Your task: Search the material for the word "degrees" and copy each line that holds it.
[[ The data open ]]
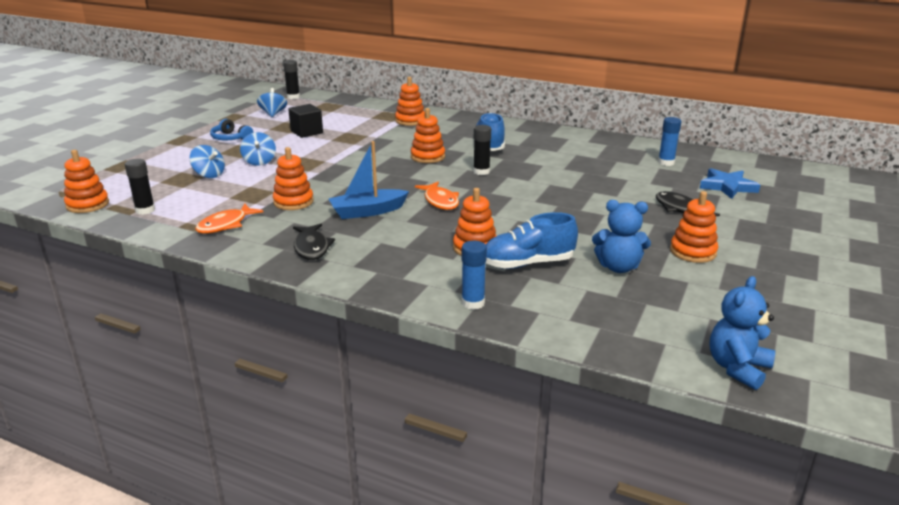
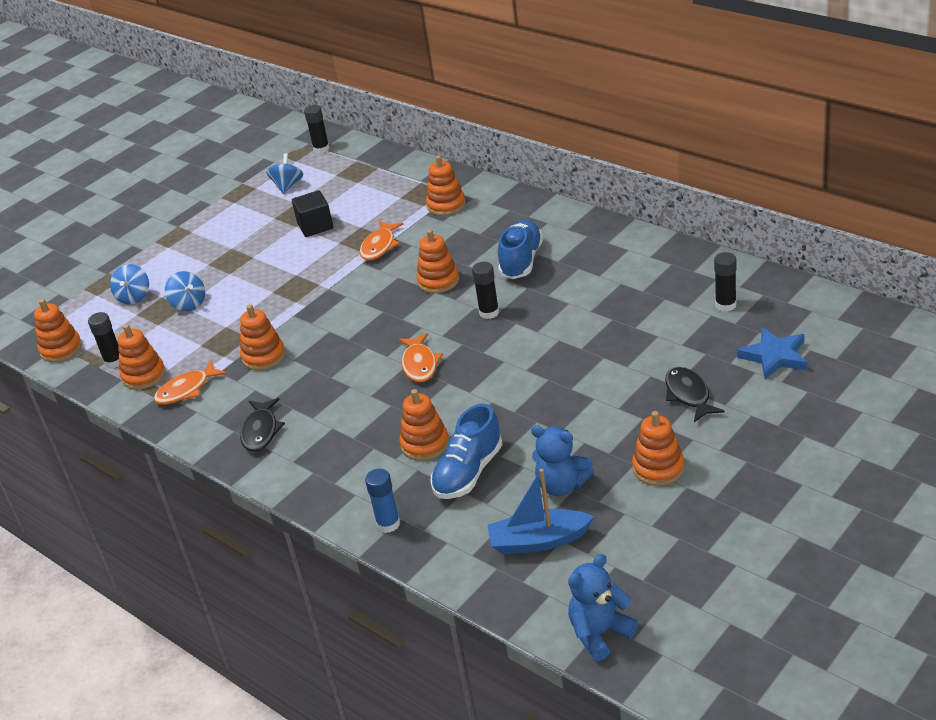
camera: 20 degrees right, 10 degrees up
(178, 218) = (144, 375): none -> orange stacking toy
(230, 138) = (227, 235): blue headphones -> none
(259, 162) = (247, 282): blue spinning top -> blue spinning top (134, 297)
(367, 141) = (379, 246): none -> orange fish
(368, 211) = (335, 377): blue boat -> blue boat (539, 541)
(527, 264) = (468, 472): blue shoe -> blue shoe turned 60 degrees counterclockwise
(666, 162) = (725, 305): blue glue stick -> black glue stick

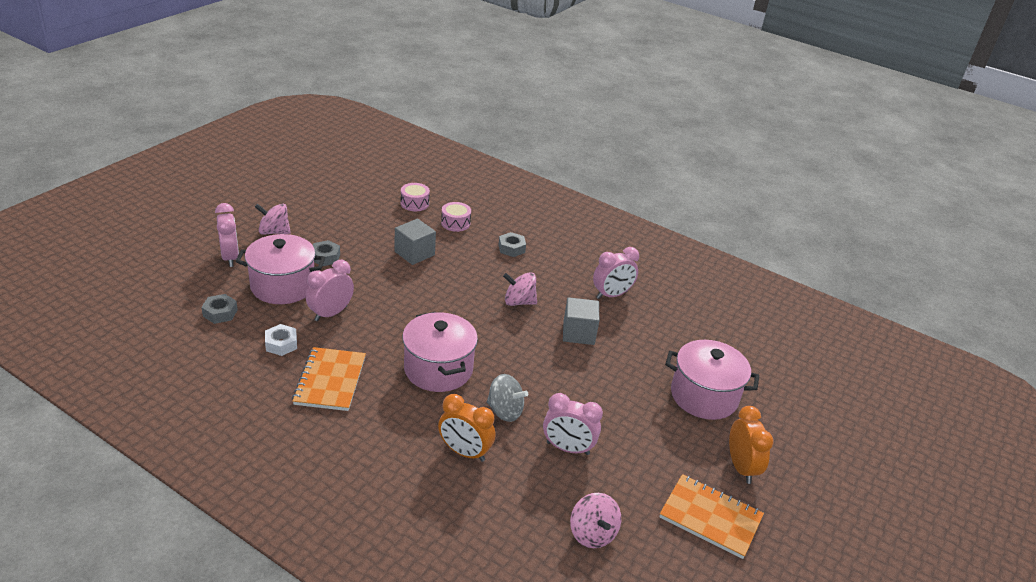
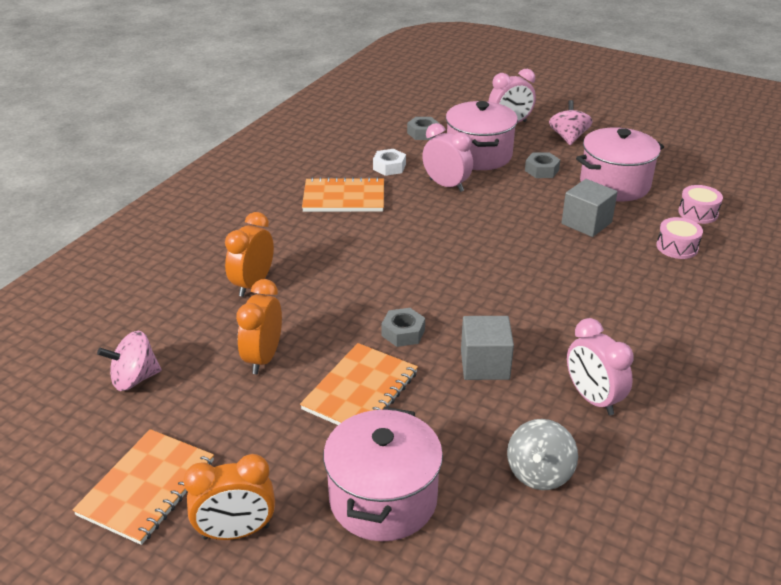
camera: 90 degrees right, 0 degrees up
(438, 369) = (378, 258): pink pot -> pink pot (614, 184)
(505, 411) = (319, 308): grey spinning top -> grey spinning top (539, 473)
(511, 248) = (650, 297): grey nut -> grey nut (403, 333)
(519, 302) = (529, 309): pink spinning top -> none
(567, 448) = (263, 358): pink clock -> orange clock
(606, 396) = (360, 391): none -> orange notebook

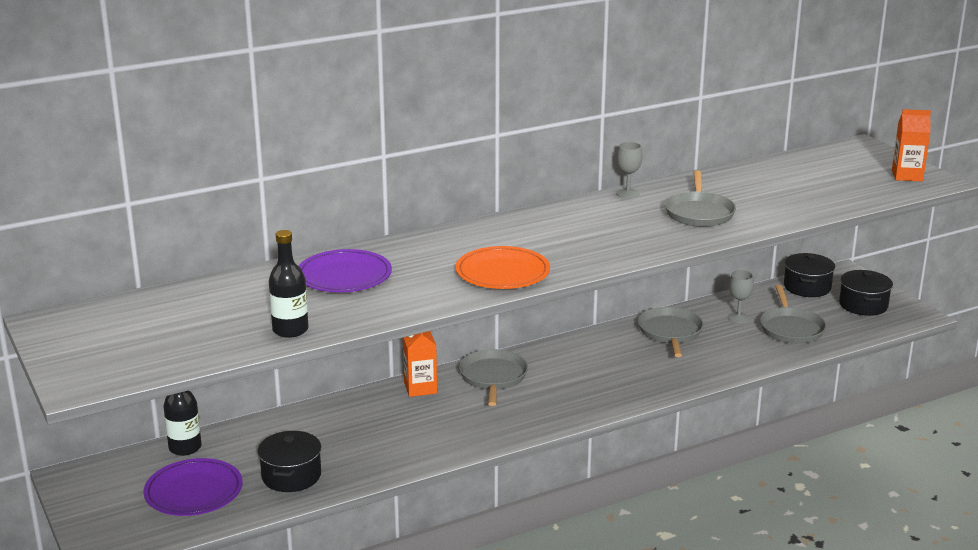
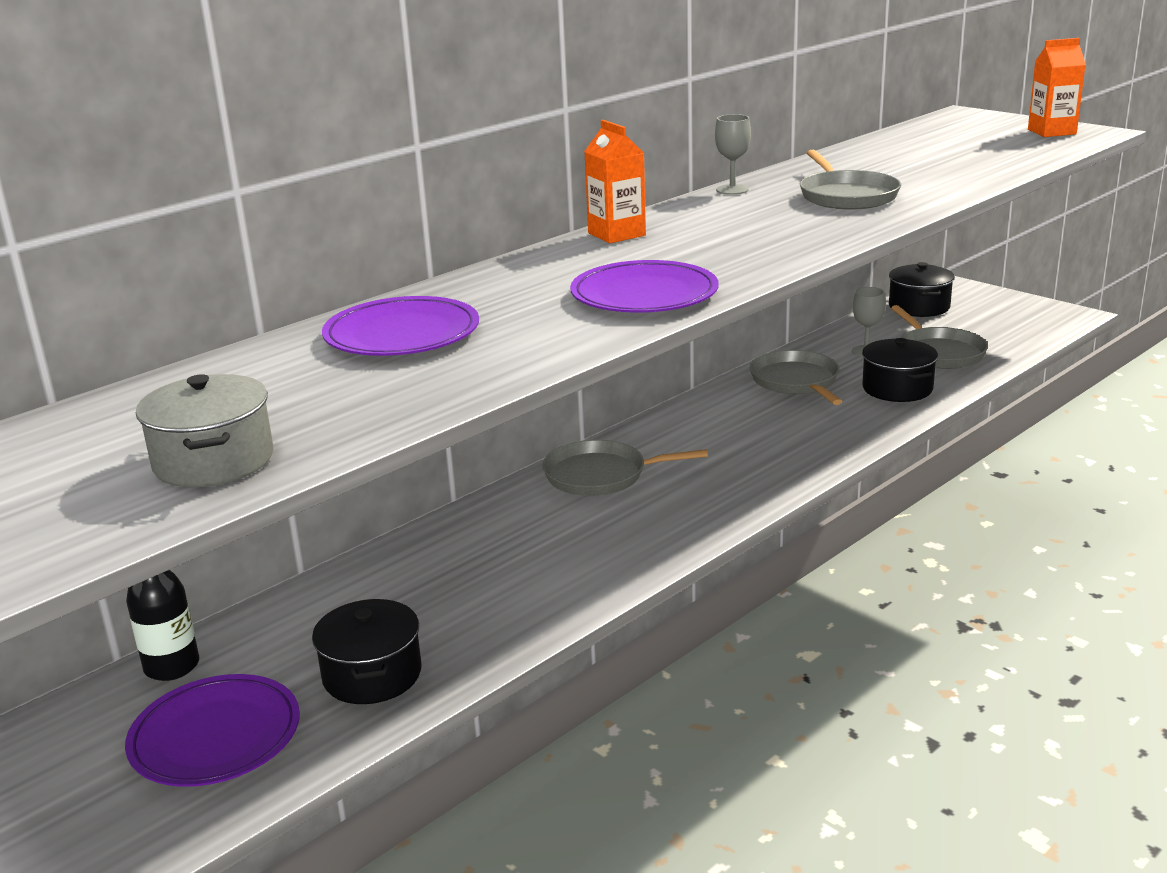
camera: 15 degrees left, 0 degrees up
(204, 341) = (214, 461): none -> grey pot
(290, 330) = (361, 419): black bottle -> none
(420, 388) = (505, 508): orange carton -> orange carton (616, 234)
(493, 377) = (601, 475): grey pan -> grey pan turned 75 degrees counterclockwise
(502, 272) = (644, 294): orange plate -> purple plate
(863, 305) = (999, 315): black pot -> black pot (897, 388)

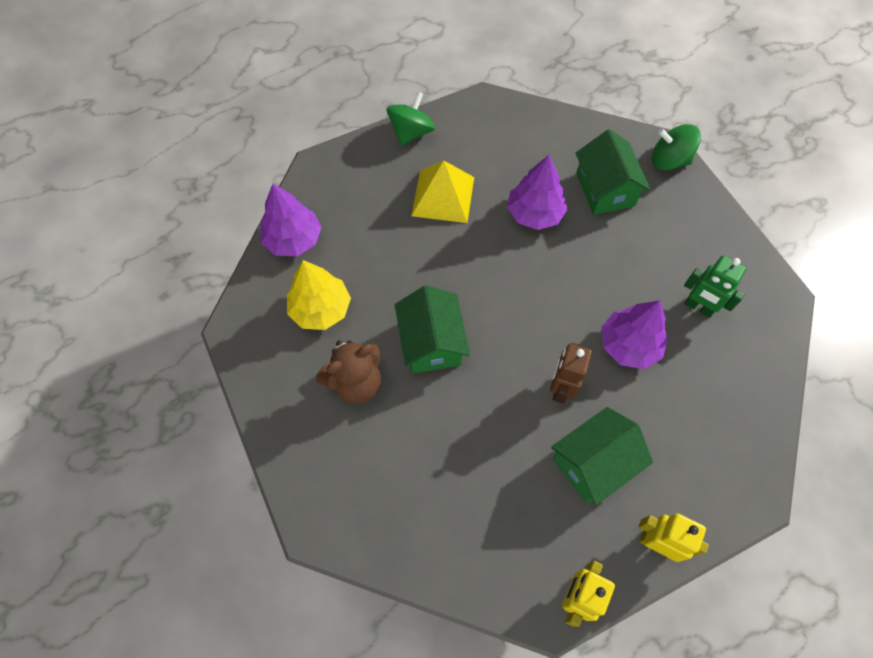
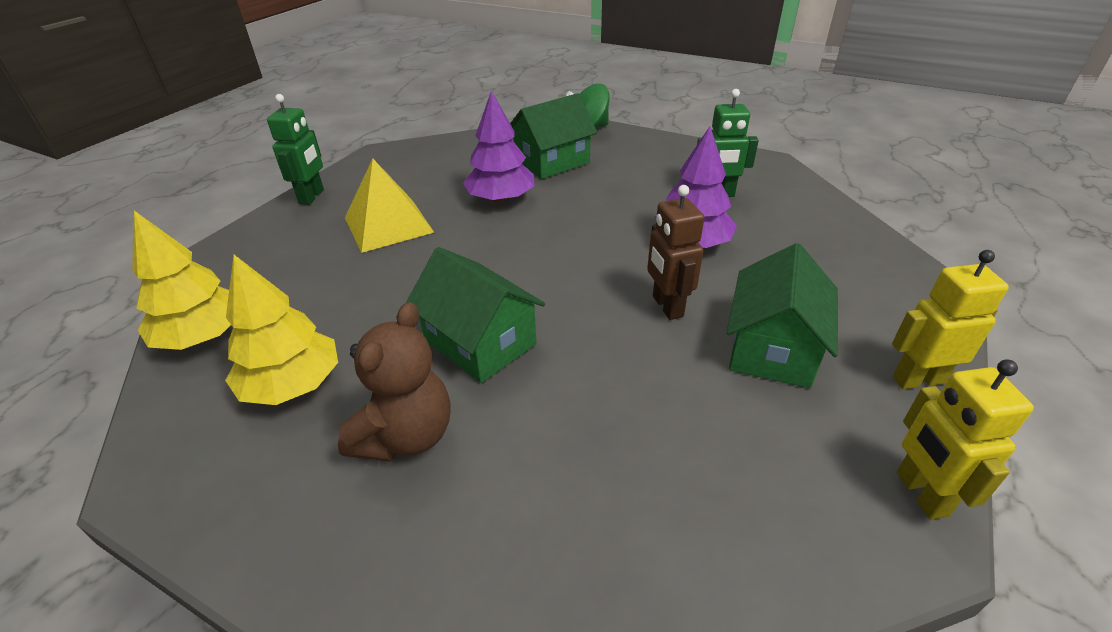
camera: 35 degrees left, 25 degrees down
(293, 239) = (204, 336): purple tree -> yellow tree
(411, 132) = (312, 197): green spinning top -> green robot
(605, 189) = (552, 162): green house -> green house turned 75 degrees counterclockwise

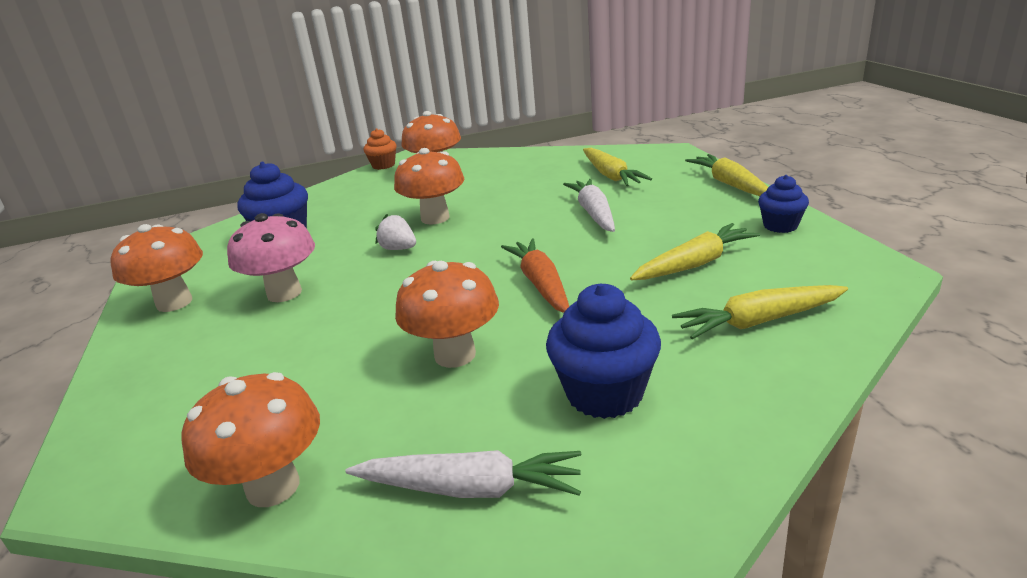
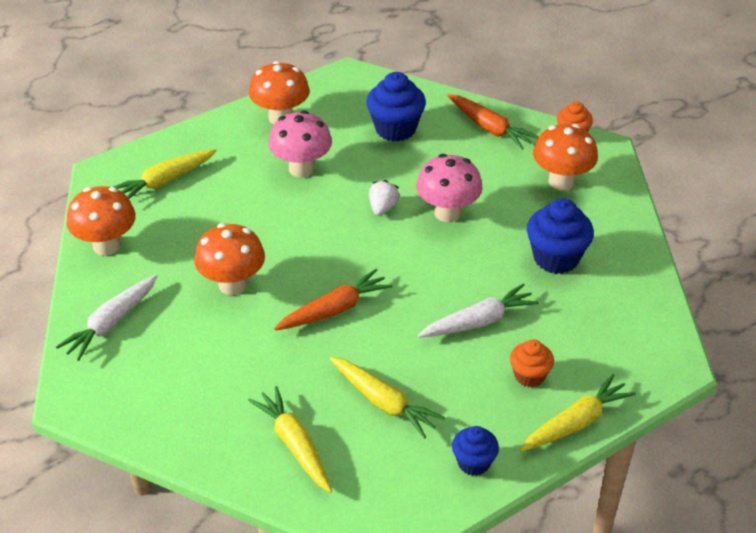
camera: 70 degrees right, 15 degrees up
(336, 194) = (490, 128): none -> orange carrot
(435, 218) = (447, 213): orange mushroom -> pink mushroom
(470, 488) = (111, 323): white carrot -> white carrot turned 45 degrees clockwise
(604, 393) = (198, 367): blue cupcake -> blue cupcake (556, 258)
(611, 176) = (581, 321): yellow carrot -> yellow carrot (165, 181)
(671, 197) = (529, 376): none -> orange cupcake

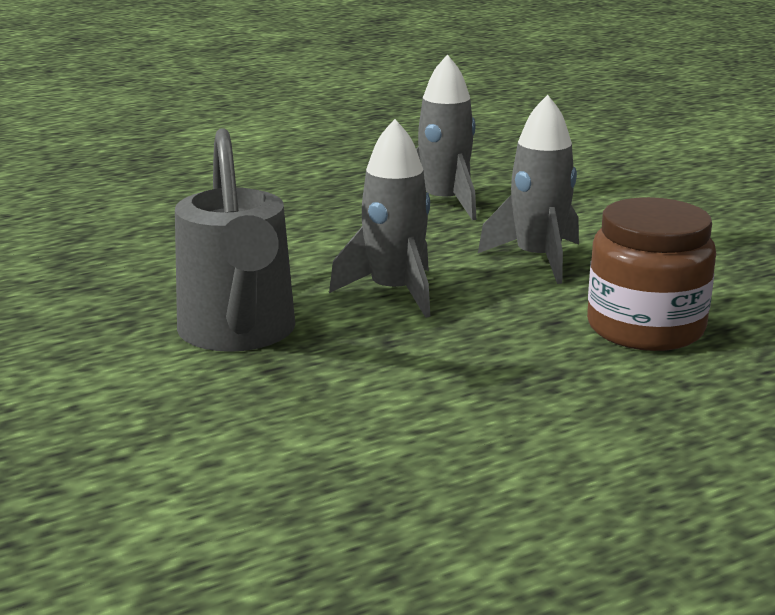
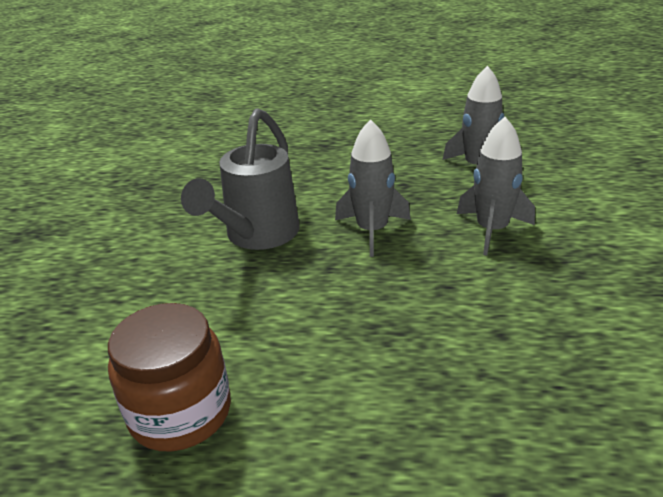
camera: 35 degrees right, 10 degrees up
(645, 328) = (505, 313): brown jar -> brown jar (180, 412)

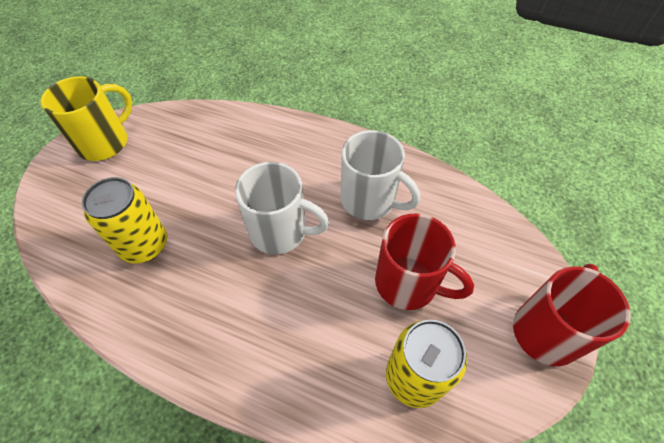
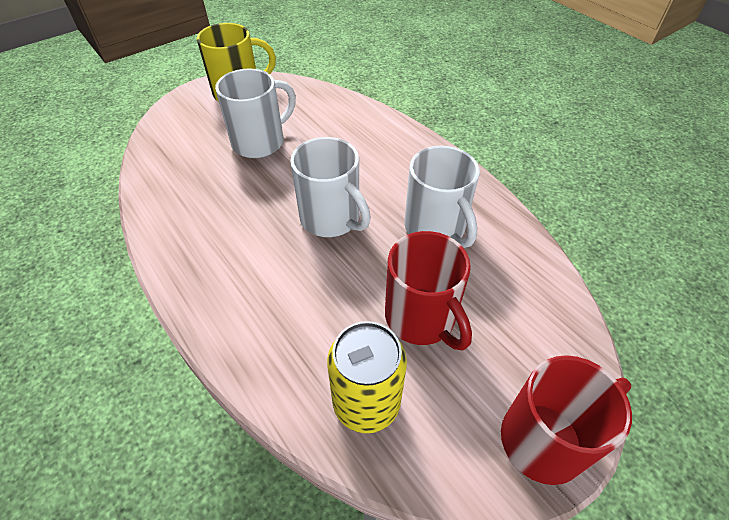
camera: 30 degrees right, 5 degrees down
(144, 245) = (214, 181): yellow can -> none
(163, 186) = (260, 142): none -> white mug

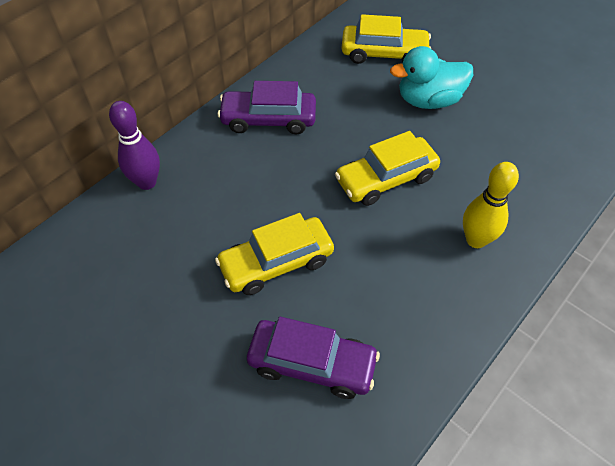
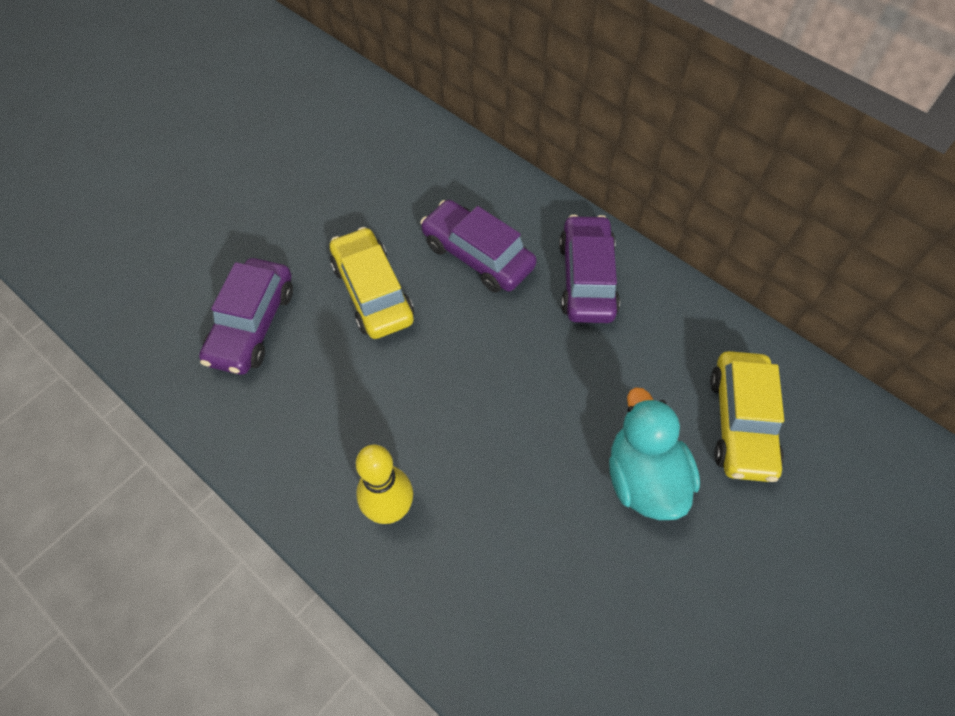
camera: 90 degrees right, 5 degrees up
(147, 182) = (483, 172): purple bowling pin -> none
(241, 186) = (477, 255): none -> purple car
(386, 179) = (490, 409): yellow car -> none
[[ The data closed ]]
Answer box:
camera: 20 degrees right, 10 degrees up
(527, 264) = (468, 472): blue shoe -> blue shoe turned 60 degrees counterclockwise
camera: 90 degrees right, 0 degrees up
camera: 15 degrees left, 0 degrees up
(493, 377) = (601, 475): grey pan -> grey pan turned 75 degrees counterclockwise
camera: 35 degrees left, 25 degrees down
(605, 189) = (552, 162): green house -> green house turned 75 degrees counterclockwise
camera: 70 degrees right, 15 degrees up
(470, 488) = (111, 323): white carrot -> white carrot turned 45 degrees clockwise
camera: 35 degrees right, 10 degrees up
camera: 30 degrees right, 5 degrees down
camera: 90 degrees right, 5 degrees up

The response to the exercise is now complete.